_RECORDED DATA:_
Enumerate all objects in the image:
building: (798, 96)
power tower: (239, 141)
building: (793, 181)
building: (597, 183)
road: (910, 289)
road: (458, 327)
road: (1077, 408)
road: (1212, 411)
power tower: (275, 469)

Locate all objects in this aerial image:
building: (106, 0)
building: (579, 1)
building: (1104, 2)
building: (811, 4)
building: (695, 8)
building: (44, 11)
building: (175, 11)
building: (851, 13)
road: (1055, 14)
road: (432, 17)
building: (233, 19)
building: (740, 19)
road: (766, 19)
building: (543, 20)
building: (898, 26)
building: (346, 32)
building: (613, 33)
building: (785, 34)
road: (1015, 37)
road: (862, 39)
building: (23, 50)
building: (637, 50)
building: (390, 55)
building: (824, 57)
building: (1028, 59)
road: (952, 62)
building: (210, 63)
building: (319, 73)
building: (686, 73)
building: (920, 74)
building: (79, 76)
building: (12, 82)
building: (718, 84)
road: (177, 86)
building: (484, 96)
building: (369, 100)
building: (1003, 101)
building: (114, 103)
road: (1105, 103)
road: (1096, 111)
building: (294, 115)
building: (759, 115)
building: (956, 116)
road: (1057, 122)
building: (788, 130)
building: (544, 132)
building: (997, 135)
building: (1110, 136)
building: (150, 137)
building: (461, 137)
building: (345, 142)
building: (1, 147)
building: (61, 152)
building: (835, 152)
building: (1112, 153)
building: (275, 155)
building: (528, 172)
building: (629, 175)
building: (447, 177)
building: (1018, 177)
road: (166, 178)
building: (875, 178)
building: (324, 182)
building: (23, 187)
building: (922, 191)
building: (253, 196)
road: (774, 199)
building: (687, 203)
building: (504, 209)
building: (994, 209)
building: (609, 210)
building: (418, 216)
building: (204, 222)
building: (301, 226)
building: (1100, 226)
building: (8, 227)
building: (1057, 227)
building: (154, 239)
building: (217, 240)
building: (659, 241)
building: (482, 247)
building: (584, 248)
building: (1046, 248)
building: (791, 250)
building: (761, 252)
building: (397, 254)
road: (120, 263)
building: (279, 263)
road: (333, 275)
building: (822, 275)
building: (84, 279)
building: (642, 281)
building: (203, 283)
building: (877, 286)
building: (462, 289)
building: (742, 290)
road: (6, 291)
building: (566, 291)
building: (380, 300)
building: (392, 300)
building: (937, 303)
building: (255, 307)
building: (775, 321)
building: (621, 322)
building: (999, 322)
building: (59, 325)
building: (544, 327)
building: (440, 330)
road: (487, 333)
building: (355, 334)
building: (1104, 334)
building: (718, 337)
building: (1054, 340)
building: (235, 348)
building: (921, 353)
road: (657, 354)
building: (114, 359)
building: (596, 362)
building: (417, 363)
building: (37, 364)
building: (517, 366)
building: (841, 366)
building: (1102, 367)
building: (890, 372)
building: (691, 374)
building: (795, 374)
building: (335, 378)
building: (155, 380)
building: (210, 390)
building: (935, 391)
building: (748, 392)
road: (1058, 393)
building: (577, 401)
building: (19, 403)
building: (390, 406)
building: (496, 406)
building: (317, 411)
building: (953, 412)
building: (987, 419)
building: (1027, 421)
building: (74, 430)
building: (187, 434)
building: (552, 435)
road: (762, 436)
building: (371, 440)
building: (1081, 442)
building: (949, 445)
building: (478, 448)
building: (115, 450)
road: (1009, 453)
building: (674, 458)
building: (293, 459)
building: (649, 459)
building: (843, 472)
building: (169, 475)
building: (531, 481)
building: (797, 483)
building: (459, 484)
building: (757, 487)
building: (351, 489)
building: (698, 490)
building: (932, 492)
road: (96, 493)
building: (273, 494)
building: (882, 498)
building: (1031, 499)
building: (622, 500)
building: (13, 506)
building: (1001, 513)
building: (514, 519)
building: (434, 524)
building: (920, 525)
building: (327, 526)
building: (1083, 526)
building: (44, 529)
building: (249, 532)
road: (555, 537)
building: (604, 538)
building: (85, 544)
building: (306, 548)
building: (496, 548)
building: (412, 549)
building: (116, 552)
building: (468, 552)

_TASK TO CARRY OUT:_
Look for the string "image" in the data above and return every line that has it.

_WRITTEN RESPONSE:_
Enumerate all objects in the image:
Locate all objects in this aerial image:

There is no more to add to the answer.